[Dataset extract]

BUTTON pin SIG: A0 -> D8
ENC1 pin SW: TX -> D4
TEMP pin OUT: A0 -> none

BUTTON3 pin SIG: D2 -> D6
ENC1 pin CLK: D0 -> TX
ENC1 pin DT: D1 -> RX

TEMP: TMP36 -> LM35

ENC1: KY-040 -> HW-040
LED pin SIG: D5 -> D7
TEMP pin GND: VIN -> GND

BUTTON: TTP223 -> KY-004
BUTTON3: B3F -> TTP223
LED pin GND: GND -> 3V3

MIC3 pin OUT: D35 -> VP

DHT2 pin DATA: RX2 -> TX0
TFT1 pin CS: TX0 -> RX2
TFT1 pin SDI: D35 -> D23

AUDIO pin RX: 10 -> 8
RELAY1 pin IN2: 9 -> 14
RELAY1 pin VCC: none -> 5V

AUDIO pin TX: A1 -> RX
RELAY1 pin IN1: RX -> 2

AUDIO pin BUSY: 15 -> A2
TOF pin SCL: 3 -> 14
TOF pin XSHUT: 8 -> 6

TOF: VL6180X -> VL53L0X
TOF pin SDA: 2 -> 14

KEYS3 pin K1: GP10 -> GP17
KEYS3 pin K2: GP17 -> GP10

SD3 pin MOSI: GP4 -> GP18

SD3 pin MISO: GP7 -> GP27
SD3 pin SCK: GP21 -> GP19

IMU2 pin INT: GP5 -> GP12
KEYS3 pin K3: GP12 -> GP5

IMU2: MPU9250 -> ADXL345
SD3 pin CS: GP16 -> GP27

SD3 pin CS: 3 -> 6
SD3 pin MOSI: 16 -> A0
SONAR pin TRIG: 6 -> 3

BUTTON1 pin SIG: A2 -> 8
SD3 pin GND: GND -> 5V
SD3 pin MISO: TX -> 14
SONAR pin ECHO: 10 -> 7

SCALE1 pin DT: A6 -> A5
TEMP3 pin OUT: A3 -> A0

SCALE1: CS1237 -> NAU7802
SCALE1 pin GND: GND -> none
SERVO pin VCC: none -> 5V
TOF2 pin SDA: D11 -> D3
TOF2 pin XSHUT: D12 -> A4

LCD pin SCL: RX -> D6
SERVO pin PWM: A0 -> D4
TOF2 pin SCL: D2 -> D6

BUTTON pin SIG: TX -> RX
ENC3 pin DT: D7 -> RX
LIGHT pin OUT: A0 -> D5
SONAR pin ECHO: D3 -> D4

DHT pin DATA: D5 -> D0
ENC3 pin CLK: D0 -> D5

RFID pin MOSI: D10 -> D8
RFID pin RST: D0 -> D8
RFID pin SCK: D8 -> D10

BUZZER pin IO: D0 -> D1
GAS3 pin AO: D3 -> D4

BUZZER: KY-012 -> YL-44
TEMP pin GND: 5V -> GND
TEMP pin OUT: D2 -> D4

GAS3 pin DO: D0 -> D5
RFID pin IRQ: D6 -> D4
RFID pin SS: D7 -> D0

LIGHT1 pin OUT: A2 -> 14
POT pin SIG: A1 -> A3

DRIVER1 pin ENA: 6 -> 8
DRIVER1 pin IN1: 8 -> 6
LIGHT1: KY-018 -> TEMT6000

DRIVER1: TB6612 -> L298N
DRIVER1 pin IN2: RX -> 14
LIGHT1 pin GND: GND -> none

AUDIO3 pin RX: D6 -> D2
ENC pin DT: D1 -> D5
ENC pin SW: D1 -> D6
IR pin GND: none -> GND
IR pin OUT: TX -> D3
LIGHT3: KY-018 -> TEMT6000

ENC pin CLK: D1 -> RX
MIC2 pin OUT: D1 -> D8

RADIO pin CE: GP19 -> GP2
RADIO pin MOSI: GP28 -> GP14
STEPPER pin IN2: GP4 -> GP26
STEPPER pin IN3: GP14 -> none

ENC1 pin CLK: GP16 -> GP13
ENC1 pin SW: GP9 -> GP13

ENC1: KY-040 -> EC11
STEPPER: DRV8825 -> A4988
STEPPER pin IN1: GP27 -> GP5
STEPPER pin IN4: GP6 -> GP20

[/Dataset extract]

- _Instructions for the task_
Begin with the first line of the data above and, please, print each line exactly until you have printed the line containing "ENC pin CLK: D1 -> RX"; print nothing else.

- _Answer for the task_
BUTTON pin SIG: A0 -> D8
ENC1 pin SW: TX -> D4
TEMP pin OUT: A0 -> none

BUTTON3 pin SIG: D2 -> D6
ENC1 pin CLK: D0 -> TX
ENC1 pin DT: D1 -> RX

TEMP: TMP36 -> LM35

ENC1: KY-040 -> HW-040
LED pin SIG: D5 -> D7
TEMP pin GND: VIN -> GND

BUTTON: TTP223 -> KY-004
BUTTON3: B3F -> TTP223
LED pin GND: GND -> 3V3

MIC3 pin OUT: D35 -> VP

DHT2 pin DATA: RX2 -> TX0
TFT1 pin CS: TX0 -> RX2
TFT1 pin SDI: D35 -> D23

AUDIO pin RX: 10 -> 8
RELAY1 pin IN2: 9 -> 14
RELAY1 pin VCC: none -> 5V

AUDIO pin TX: A1 -> RX
RELAY1 pin IN1: RX -> 2

AUDIO pin BUSY: 15 -> A2
TOF pin SCL: 3 -> 14
TOF pin XSHUT: 8 -> 6

TOF: VL6180X -> VL53L0X
TOF pin SDA: 2 -> 14

KEYS3 pin K1: GP10 -> GP17
KEYS3 pin K2: GP17 -> GP10

SD3 pin MOSI: GP4 -> GP18

SD3 pin MISO: GP7 -> GP27
SD3 pin SCK: GP21 -> GP19

IMU2 pin INT: GP5 -> GP12
KEYS3 pin K3: GP12 -> GP5

IMU2: MPU9250 -> ADXL345
SD3 pin CS: GP16 -> GP27

SD3 pin CS: 3 -> 6
SD3 pin MOSI: 16 -> A0
SONAR pin TRIG: 6 -> 3

BUTTON1 pin SIG: A2 -> 8
SD3 pin GND: GND -> 5V
SD3 pin MISO: TX -> 14
SONAR pin ECHO: 10 -> 7

SCALE1 pin DT: A6 -> A5
TEMP3 pin OUT: A3 -> A0

SCALE1: CS1237 -> NAU7802
SCALE1 pin GND: GND -> none
SERVO pin VCC: none -> 5V
TOF2 pin SDA: D11 -> D3
TOF2 pin XSHUT: D12 -> A4

LCD pin SCL: RX -> D6
SERVO pin PWM: A0 -> D4
TOF2 pin SCL: D2 -> D6

BUTTON pin SIG: TX -> RX
ENC3 pin DT: D7 -> RX
LIGHT pin OUT: A0 -> D5
SONAR pin ECHO: D3 -> D4

DHT pin DATA: D5 -> D0
ENC3 pin CLK: D0 -> D5

RFID pin MOSI: D10 -> D8
RFID pin RST: D0 -> D8
RFID pin SCK: D8 -> D10

BUZZER pin IO: D0 -> D1
GAS3 pin AO: D3 -> D4

BUZZER: KY-012 -> YL-44
TEMP pin GND: 5V -> GND
TEMP pin OUT: D2 -> D4

GAS3 pin DO: D0 -> D5
RFID pin IRQ: D6 -> D4
RFID pin SS: D7 -> D0

LIGHT1 pin OUT: A2 -> 14
POT pin SIG: A1 -> A3

DRIVER1 pin ENA: 6 -> 8
DRIVER1 pin IN1: 8 -> 6
LIGHT1: KY-018 -> TEMT6000

DRIVER1: TB6612 -> L298N
DRIVER1 pin IN2: RX -> 14
LIGHT1 pin GND: GND -> none

AUDIO3 pin RX: D6 -> D2
ENC pin DT: D1 -> D5
ENC pin SW: D1 -> D6
IR pin GND: none -> GND
IR pin OUT: TX -> D3
LIGHT3: KY-018 -> TEMT6000

ENC pin CLK: D1 -> RX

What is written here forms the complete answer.